The records
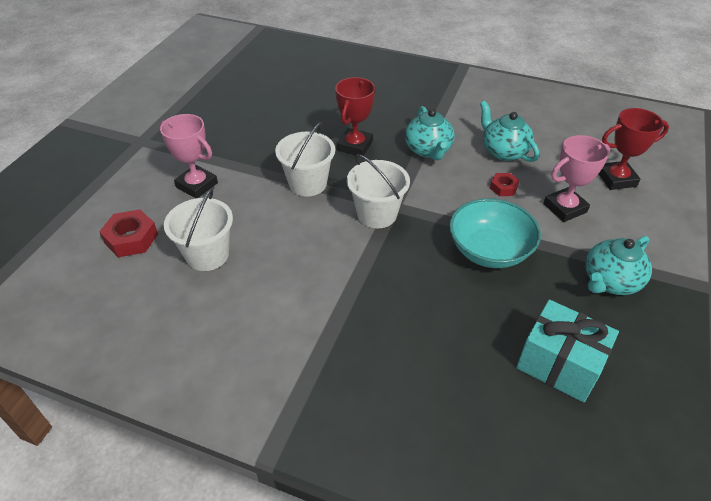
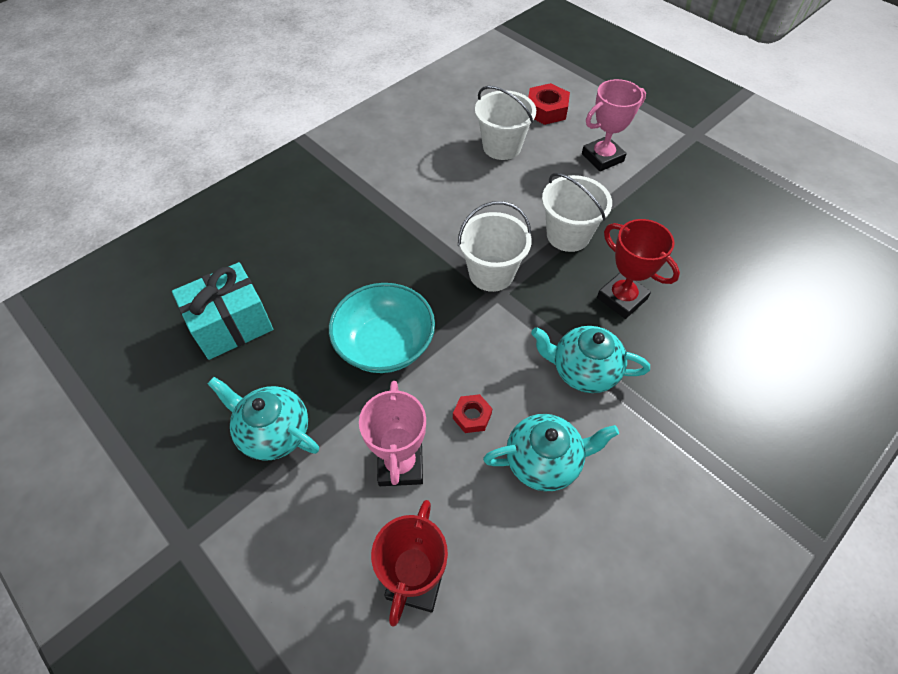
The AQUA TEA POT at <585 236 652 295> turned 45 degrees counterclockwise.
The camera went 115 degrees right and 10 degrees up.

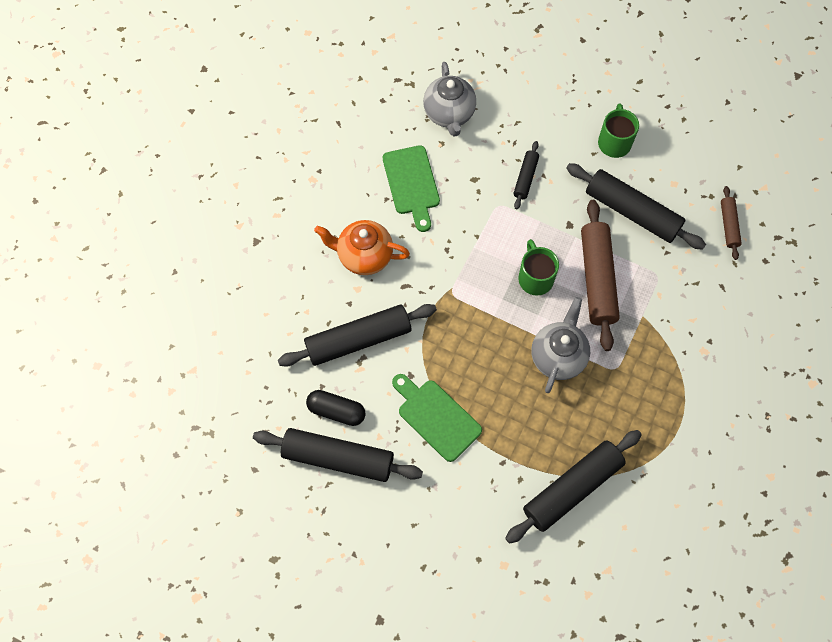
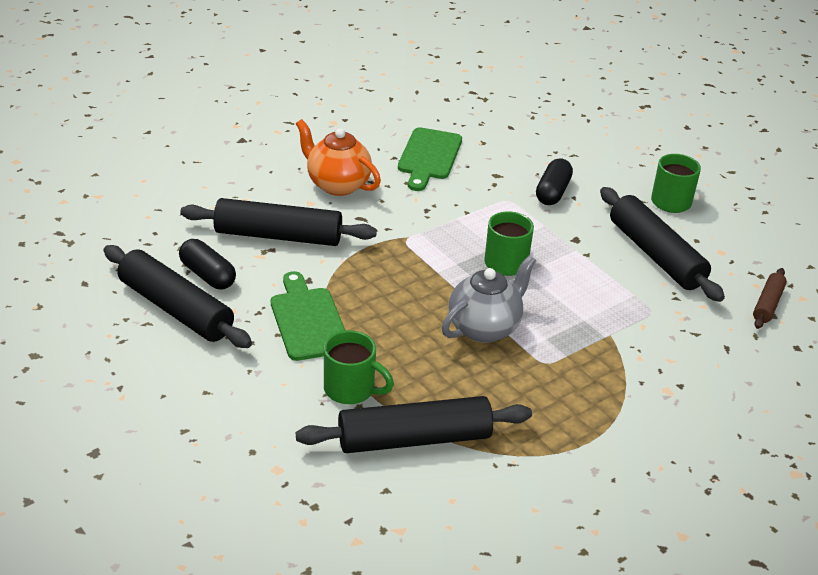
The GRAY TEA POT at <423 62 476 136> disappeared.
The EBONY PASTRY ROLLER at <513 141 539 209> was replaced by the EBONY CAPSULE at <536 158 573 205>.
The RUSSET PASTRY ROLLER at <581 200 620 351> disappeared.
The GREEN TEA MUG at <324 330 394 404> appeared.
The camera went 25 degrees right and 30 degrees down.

Task statement
Your answer must be the line containing "The EBONY PASTRY" and every line after it through the end of the records above, reproduced exactly and alone.

Response to this exercise
The EBONY PASTRY ROLLER at <513 141 539 209> was replaced by the EBONY CAPSULE at <536 158 573 205>.
The RUSSET PASTRY ROLLER at <581 200 620 351> disappeared.
The GREEN TEA MUG at <324 330 394 404> appeared.
The camera went 25 degrees right and 30 degrees down.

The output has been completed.